What to produce: In the data below, the answer is the run of lines from the line containing "TH1: 22k (GND, REV) -> 22k (GND, TEMP)" through the line containing "R202: 10 (VCC, n1) -> 10 (IC203/IN-, VCC)", both included; print it exactly and nothing else.

Version difference data

= Beginning of Section =

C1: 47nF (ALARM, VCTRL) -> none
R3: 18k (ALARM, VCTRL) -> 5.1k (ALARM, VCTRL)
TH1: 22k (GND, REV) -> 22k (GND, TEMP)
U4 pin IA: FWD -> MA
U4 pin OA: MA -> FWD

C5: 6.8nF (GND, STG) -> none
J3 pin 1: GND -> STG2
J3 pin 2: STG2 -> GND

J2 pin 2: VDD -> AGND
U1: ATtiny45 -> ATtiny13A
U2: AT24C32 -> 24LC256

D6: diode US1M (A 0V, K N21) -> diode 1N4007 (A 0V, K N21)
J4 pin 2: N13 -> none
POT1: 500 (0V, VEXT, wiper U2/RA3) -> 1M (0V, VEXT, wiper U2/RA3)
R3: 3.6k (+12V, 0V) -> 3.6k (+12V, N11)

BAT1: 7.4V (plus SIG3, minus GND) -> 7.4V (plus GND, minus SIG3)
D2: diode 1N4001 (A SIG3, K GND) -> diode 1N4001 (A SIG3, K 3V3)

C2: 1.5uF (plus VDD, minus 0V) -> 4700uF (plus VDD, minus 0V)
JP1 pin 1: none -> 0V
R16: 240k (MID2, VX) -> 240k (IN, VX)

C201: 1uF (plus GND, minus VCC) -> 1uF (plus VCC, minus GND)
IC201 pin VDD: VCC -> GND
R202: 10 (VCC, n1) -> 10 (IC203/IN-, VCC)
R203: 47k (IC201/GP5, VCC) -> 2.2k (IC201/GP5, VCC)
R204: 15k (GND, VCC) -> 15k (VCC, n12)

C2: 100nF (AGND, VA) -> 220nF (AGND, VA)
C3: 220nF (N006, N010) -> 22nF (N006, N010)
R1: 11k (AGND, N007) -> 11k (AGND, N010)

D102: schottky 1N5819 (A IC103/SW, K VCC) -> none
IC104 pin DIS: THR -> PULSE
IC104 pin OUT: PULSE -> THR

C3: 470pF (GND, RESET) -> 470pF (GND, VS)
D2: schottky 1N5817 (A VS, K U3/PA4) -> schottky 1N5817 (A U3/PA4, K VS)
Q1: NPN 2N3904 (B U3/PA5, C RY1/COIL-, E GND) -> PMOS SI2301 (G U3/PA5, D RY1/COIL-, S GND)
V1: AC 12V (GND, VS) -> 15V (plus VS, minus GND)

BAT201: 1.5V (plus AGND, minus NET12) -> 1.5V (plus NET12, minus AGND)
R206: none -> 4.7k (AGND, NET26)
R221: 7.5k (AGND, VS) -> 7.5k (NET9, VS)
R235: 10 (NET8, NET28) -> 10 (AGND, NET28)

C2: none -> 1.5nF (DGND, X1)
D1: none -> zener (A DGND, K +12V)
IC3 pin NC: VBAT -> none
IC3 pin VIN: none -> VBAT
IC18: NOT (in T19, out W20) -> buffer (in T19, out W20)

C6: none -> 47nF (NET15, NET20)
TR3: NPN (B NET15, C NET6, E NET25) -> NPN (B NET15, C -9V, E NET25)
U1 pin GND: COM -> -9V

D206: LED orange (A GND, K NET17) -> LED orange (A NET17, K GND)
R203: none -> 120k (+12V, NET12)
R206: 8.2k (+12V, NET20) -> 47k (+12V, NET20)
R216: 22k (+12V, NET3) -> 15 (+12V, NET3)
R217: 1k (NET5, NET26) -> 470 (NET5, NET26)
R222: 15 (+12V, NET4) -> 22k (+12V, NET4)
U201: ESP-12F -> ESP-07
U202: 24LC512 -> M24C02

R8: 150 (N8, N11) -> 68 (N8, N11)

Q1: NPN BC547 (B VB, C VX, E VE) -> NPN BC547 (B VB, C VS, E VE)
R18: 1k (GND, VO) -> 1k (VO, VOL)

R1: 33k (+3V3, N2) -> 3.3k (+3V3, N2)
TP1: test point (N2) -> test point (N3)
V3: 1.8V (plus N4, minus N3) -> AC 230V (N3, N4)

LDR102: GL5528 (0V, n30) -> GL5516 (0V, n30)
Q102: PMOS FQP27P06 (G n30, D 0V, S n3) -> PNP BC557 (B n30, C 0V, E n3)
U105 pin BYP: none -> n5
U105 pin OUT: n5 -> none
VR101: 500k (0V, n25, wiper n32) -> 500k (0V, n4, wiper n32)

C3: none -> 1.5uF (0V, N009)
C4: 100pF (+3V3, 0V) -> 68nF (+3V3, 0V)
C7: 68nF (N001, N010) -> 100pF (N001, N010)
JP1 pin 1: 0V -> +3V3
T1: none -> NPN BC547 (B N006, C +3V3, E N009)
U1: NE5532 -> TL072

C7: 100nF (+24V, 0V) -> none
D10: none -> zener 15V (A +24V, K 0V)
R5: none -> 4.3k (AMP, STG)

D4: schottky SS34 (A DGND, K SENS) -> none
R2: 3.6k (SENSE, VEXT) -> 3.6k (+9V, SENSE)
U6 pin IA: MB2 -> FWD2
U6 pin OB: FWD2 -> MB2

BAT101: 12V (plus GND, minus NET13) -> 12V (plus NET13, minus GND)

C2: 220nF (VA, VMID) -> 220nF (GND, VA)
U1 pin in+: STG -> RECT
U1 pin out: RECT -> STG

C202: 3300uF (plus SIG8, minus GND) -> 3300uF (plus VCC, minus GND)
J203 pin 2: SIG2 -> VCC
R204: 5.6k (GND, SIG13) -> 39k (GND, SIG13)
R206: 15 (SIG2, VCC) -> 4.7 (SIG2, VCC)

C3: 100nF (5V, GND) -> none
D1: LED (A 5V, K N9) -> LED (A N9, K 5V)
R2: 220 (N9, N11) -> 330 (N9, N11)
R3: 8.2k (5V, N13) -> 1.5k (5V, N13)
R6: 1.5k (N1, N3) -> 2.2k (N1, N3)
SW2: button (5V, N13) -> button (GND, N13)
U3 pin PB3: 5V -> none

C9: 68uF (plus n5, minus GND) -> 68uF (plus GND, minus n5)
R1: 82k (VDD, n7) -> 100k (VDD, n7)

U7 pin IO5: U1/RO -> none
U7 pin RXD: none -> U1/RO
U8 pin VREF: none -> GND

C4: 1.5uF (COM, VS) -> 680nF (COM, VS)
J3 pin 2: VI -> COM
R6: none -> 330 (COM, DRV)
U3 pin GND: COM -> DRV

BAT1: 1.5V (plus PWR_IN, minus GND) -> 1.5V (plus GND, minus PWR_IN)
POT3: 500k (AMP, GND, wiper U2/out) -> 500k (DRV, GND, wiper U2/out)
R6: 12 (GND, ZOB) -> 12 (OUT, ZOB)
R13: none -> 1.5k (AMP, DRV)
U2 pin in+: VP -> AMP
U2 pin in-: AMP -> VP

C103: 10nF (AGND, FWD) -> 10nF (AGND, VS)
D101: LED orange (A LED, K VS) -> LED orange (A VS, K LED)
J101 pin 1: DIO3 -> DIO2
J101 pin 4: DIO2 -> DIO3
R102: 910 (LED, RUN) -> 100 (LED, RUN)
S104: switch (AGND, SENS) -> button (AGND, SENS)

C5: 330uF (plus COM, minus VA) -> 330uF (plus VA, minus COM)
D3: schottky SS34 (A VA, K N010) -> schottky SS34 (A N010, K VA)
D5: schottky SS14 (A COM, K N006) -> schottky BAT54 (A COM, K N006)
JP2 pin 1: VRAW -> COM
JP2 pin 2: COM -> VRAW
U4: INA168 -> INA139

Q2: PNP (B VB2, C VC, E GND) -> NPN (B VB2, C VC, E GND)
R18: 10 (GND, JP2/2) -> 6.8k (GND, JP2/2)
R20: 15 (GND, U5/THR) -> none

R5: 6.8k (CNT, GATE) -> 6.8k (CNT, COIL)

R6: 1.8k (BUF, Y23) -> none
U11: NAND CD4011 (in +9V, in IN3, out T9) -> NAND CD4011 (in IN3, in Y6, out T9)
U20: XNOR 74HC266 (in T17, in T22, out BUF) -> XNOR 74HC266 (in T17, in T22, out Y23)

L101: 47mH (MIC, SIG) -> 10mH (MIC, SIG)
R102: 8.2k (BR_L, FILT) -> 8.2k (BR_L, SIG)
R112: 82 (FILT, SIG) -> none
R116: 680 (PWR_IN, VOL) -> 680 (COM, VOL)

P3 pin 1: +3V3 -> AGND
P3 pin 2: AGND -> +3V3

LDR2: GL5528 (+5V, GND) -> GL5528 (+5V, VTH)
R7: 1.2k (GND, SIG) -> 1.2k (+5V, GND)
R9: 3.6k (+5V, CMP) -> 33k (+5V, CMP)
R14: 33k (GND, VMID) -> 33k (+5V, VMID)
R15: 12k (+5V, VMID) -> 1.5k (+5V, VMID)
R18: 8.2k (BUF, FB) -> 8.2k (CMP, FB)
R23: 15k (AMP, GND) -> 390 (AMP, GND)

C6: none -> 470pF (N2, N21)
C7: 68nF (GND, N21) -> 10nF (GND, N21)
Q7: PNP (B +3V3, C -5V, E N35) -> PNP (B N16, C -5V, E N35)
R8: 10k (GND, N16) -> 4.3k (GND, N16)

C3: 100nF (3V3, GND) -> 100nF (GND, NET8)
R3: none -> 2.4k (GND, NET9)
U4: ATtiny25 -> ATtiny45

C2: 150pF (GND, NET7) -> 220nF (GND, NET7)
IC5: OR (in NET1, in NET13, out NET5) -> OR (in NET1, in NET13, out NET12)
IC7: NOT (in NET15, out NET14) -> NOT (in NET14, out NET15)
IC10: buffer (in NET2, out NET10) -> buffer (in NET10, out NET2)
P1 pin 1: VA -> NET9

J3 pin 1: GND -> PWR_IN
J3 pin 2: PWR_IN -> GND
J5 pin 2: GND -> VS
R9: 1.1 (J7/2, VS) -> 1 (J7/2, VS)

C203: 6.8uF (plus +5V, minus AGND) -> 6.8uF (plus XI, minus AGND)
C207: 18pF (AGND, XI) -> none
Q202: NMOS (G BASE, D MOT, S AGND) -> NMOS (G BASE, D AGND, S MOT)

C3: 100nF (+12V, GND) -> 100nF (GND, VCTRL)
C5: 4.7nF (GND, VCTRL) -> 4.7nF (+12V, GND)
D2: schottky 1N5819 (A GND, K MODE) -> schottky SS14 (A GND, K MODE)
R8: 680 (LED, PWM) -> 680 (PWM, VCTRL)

= End of Section =

Solution to the problem:
TH1: 22k (GND, REV) -> 22k (GND, TEMP)
U4 pin IA: FWD -> MA
U4 pin OA: MA -> FWD

C5: 6.8nF (GND, STG) -> none
J3 pin 1: GND -> STG2
J3 pin 2: STG2 -> GND

J2 pin 2: VDD -> AGND
U1: ATtiny45 -> ATtiny13A
U2: AT24C32 -> 24LC256

D6: diode US1M (A 0V, K N21) -> diode 1N4007 (A 0V, K N21)
J4 pin 2: N13 -> none
POT1: 500 (0V, VEXT, wiper U2/RA3) -> 1M (0V, VEXT, wiper U2/RA3)
R3: 3.6k (+12V, 0V) -> 3.6k (+12V, N11)

BAT1: 7.4V (plus SIG3, minus GND) -> 7.4V (plus GND, minus SIG3)
D2: diode 1N4001 (A SIG3, K GND) -> diode 1N4001 (A SIG3, K 3V3)

C2: 1.5uF (plus VDD, minus 0V) -> 4700uF (plus VDD, minus 0V)
JP1 pin 1: none -> 0V
R16: 240k (MID2, VX) -> 240k (IN, VX)

C201: 1uF (plus GND, minus VCC) -> 1uF (plus VCC, minus GND)
IC201 pin VDD: VCC -> GND
R202: 10 (VCC, n1) -> 10 (IC203/IN-, VCC)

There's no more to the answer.